_LISTED RECORDS_
+++

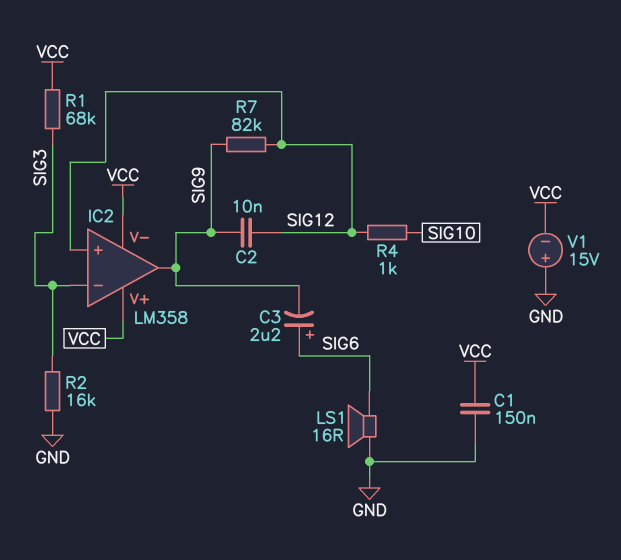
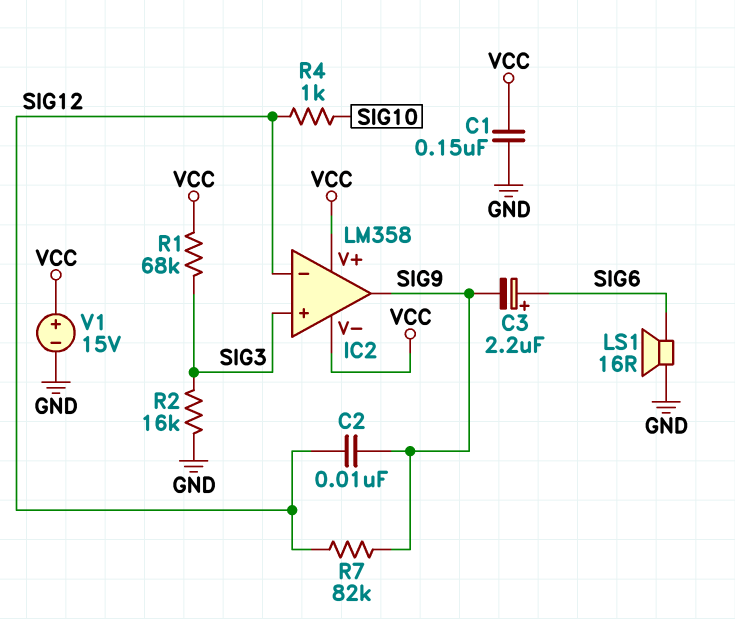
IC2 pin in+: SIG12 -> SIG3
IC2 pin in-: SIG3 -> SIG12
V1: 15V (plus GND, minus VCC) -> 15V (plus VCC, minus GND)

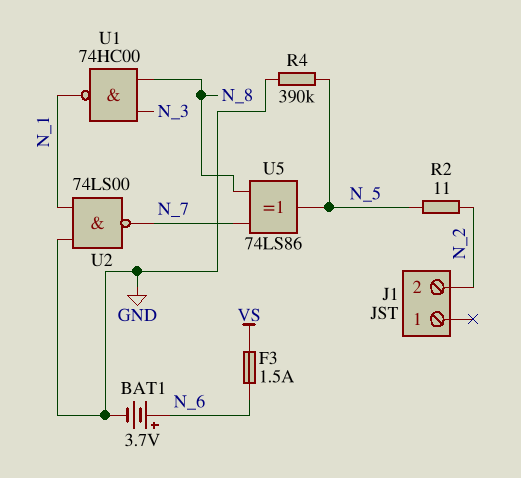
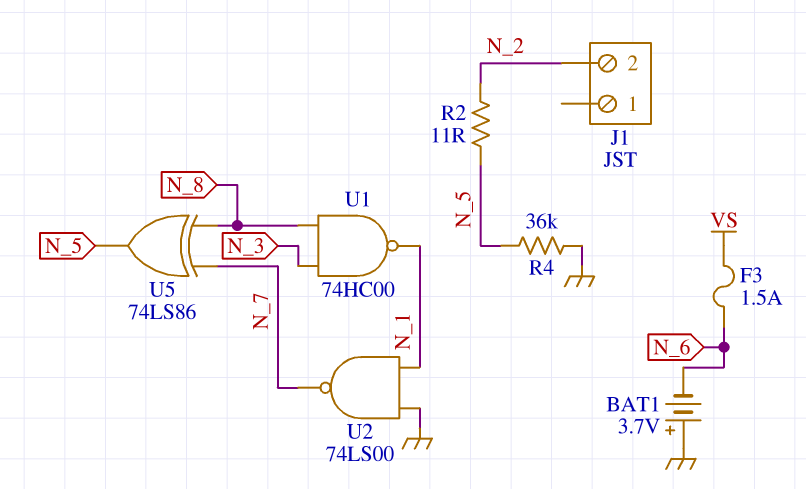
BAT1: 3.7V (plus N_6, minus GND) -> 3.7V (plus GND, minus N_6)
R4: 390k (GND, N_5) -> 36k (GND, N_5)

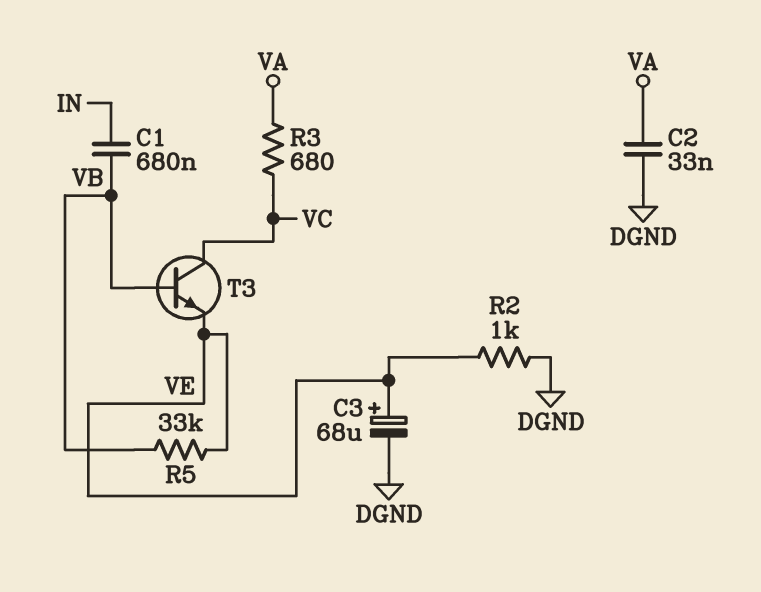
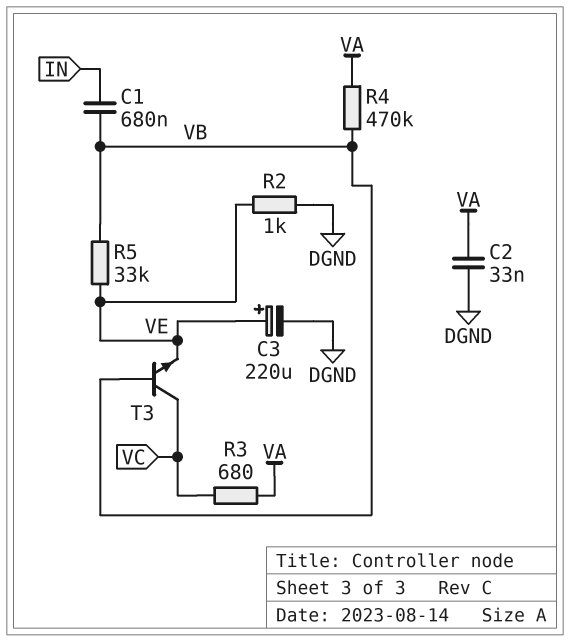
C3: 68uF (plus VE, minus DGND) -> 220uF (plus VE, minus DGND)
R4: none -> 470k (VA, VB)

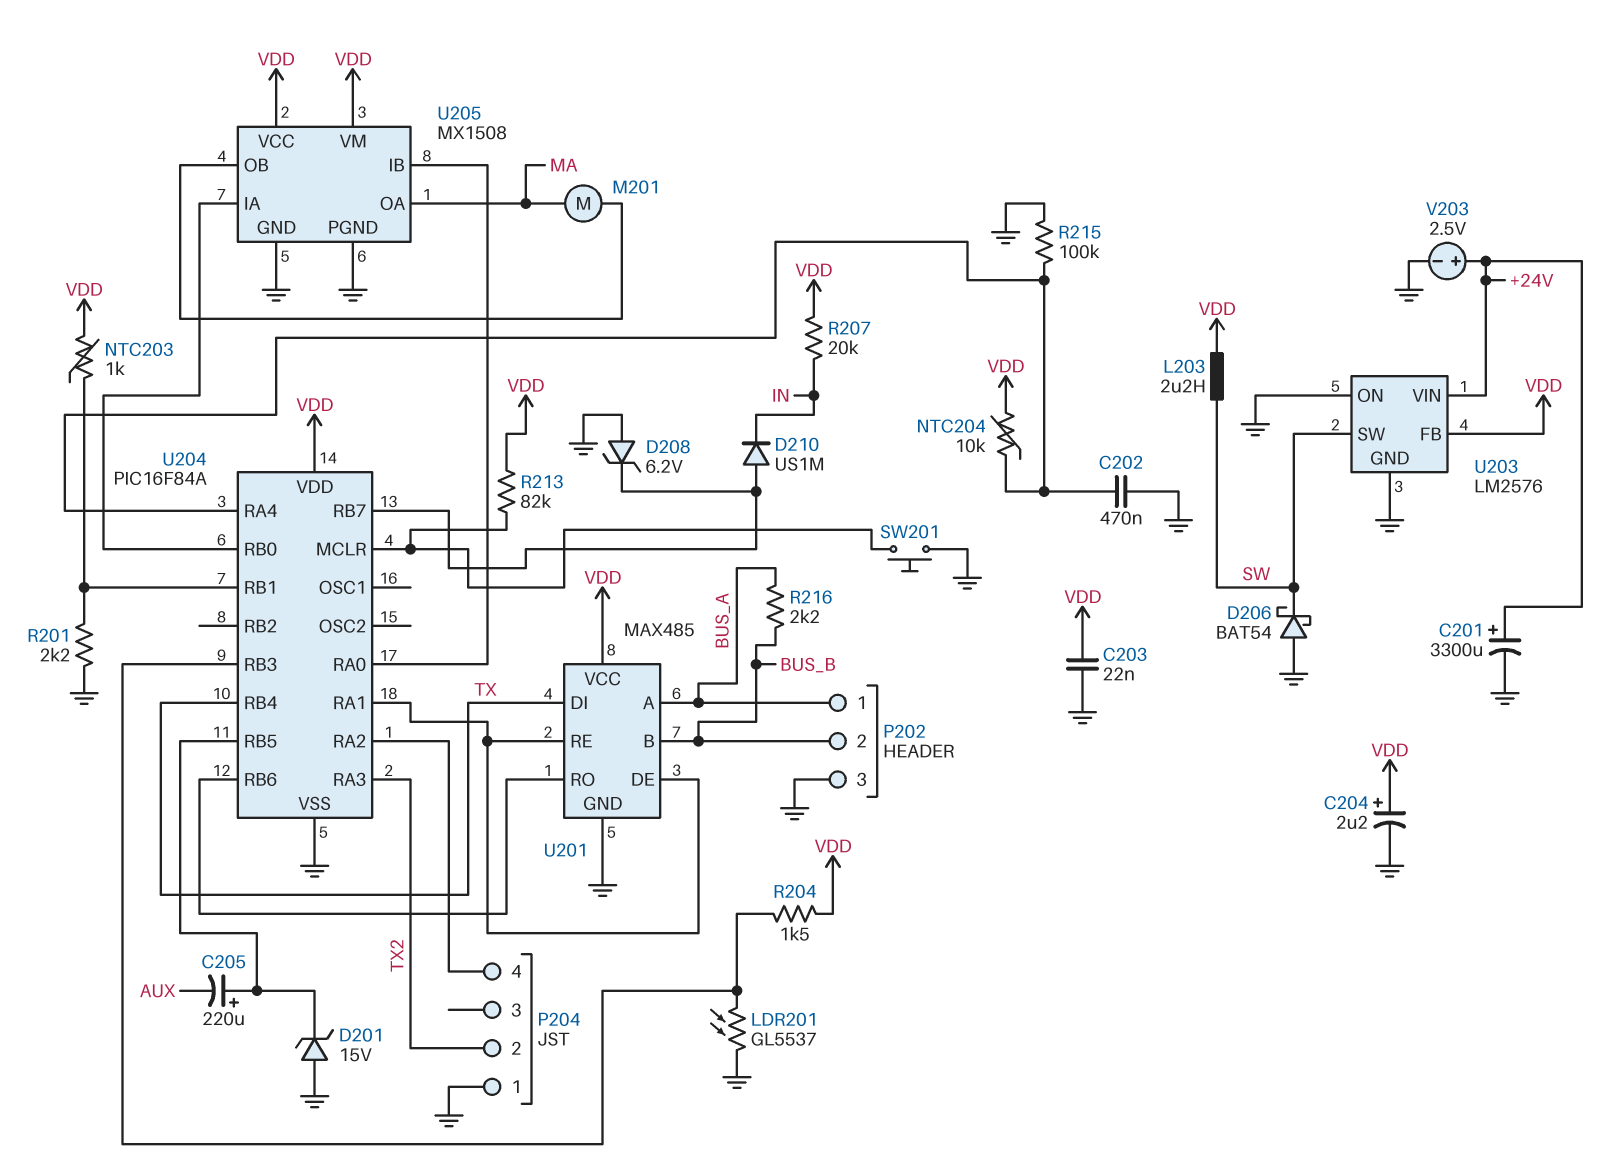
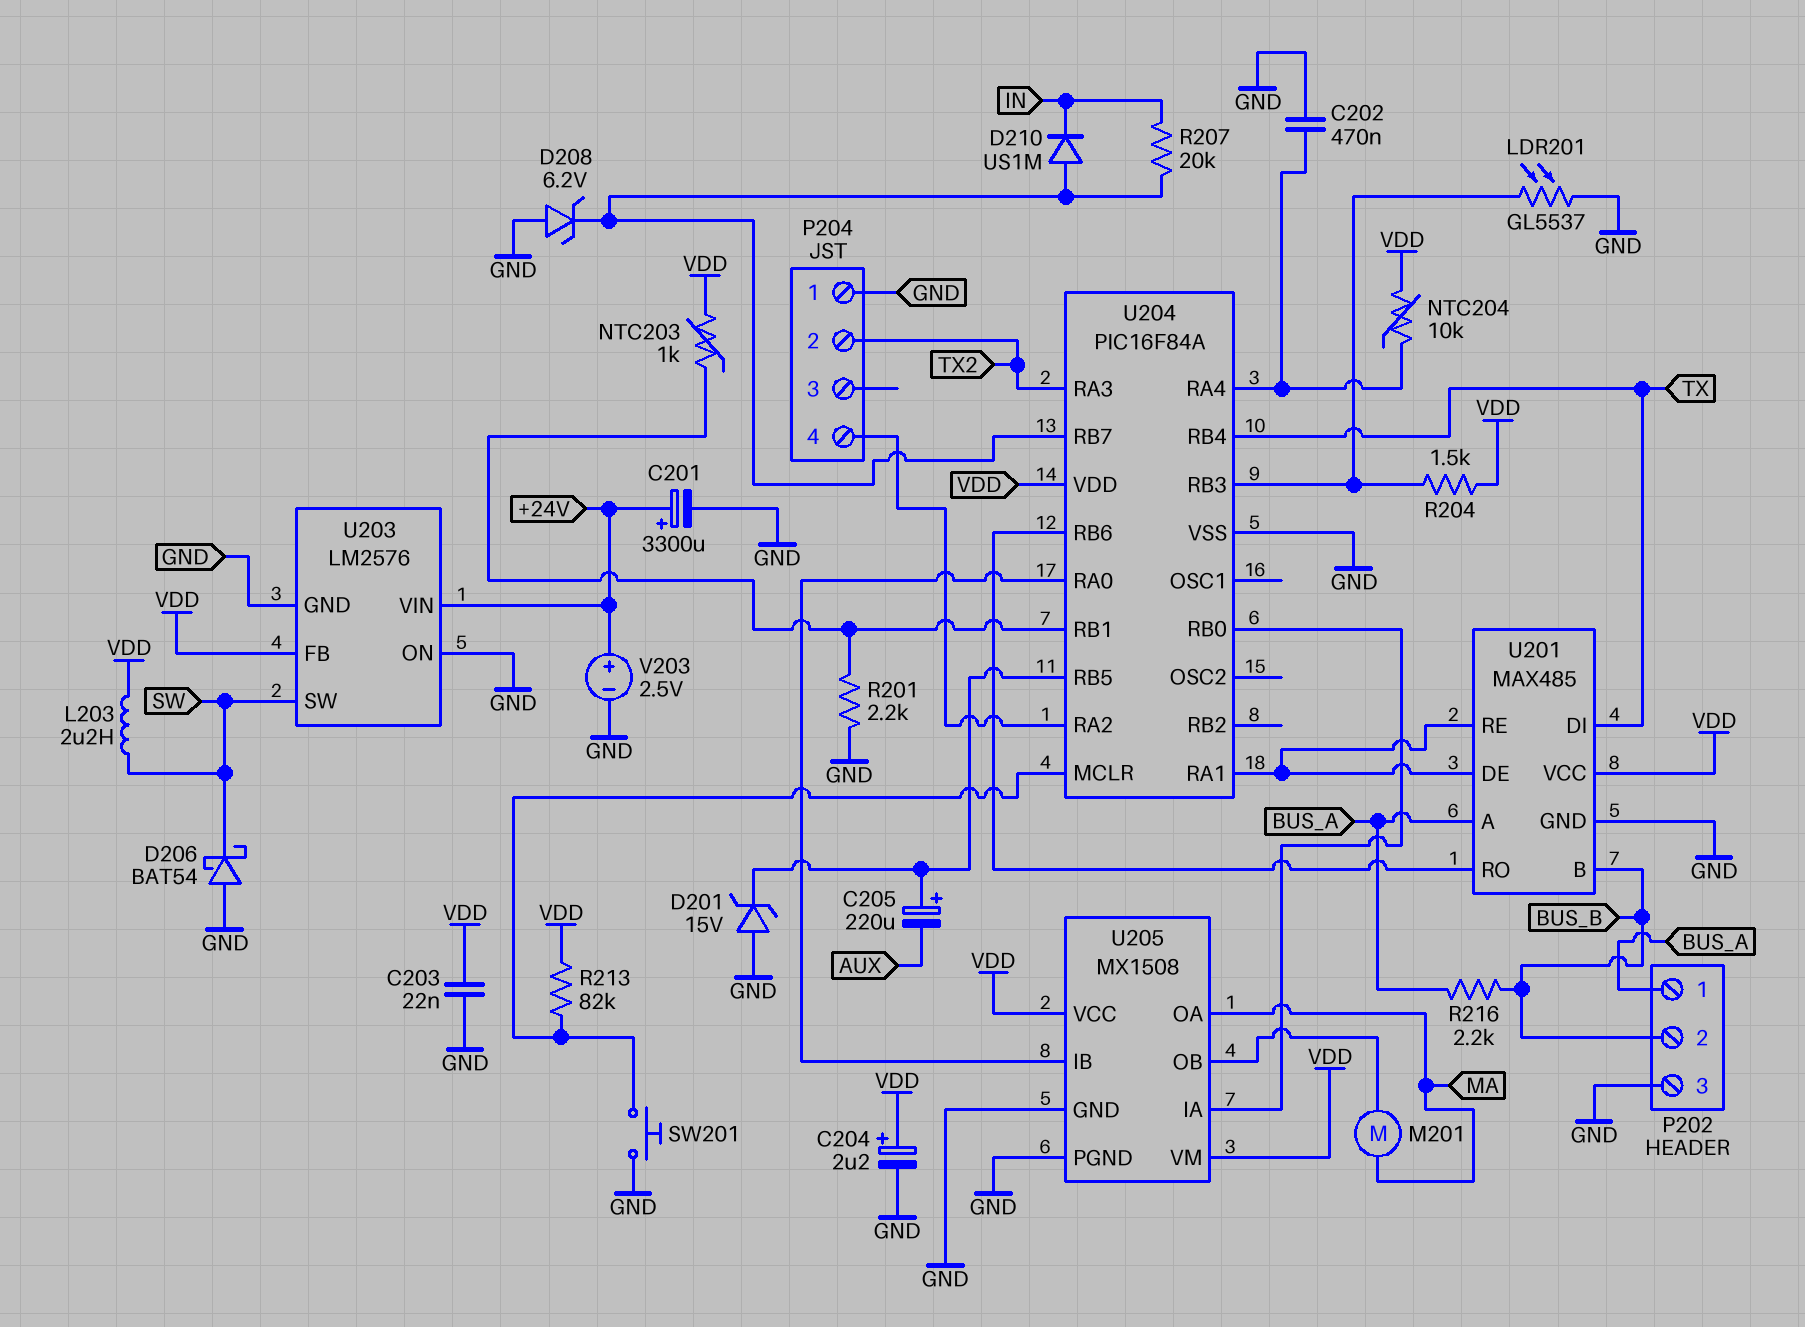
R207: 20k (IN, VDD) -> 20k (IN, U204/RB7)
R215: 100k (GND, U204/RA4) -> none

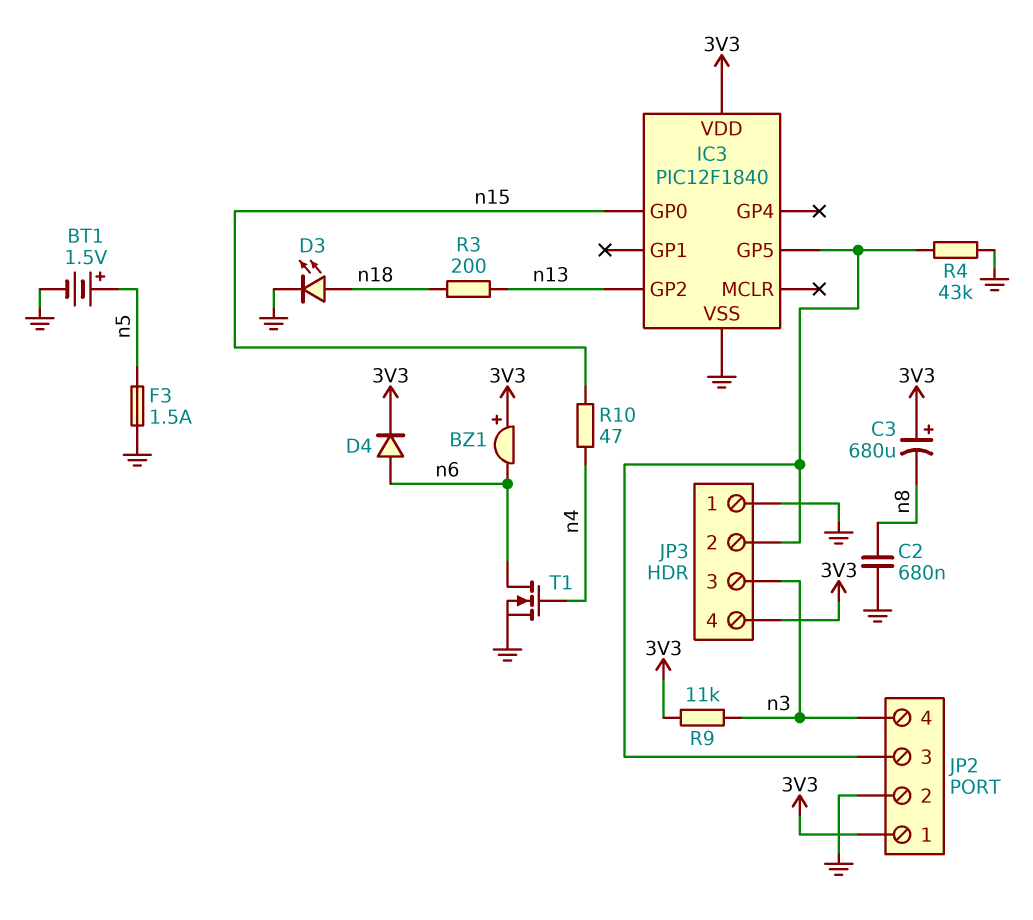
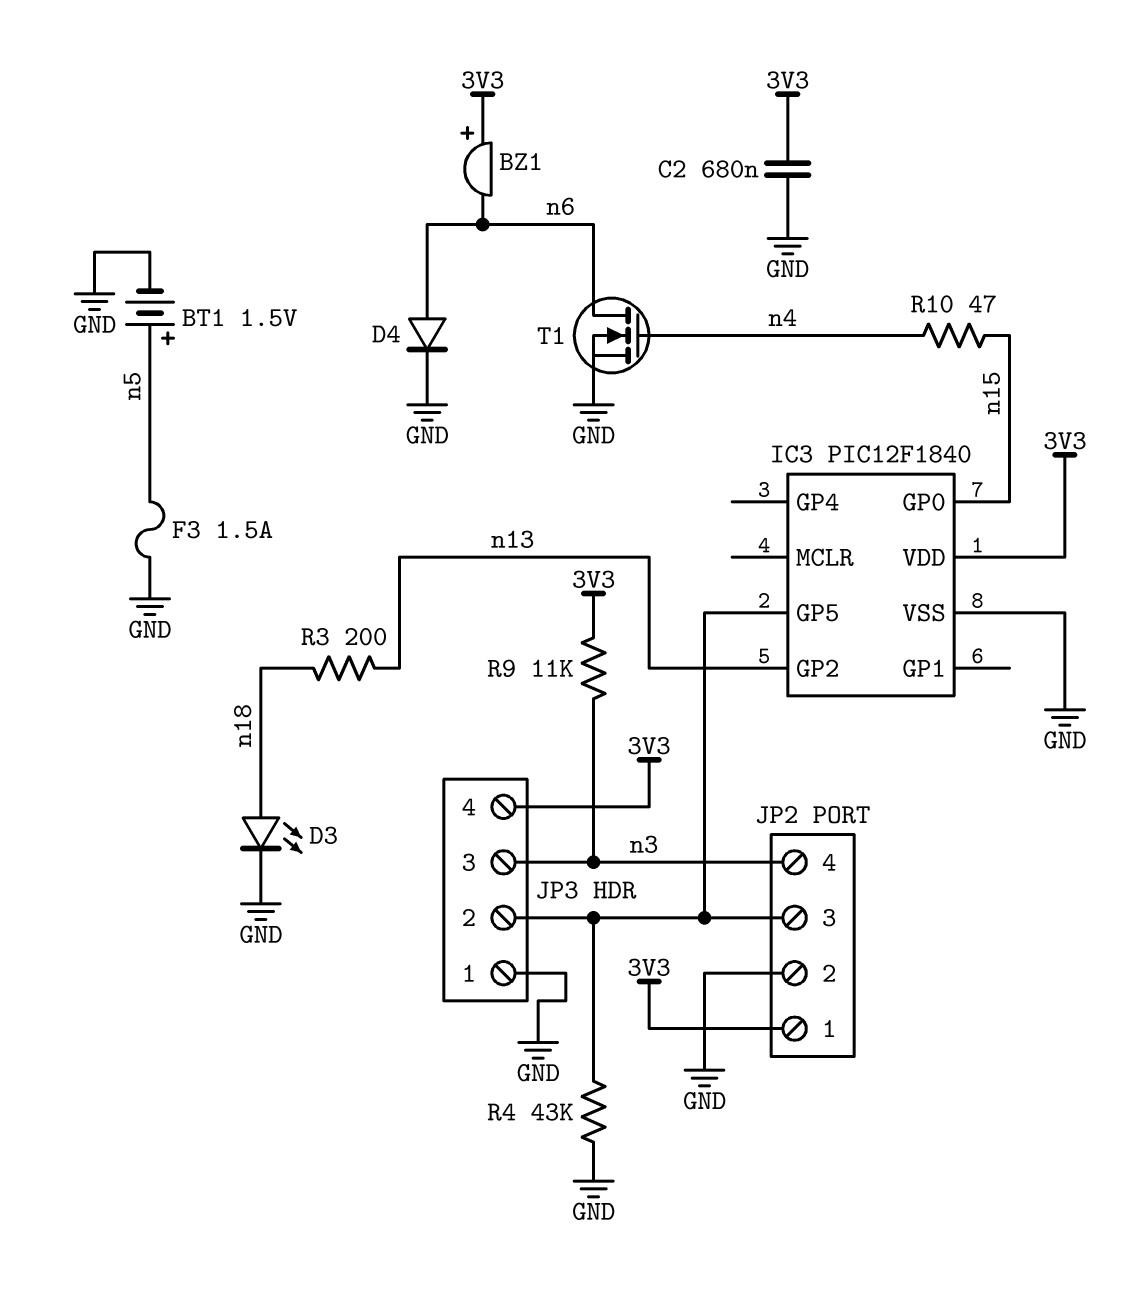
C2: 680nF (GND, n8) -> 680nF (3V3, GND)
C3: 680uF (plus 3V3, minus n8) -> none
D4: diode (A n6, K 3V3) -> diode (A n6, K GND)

+++

Word for word, return the listing above; the pictures do not belong in the copy.

IC2 pin in+: SIG12 -> SIG3
IC2 pin in-: SIG3 -> SIG12
V1: 15V (plus GND, minus VCC) -> 15V (plus VCC, minus GND)

BAT1: 3.7V (plus N_6, minus GND) -> 3.7V (plus GND, minus N_6)
R4: 390k (GND, N_5) -> 36k (GND, N_5)

C3: 68uF (plus VE, minus DGND) -> 220uF (plus VE, minus DGND)
R4: none -> 470k (VA, VB)

R207: 20k (IN, VDD) -> 20k (IN, U204/RB7)
R215: 100k (GND, U204/RA4) -> none

C2: 680nF (GND, n8) -> 680nF (3V3, GND)
C3: 680uF (plus 3V3, minus n8) -> none
D4: diode (A n6, K 3V3) -> diode (A n6, K GND)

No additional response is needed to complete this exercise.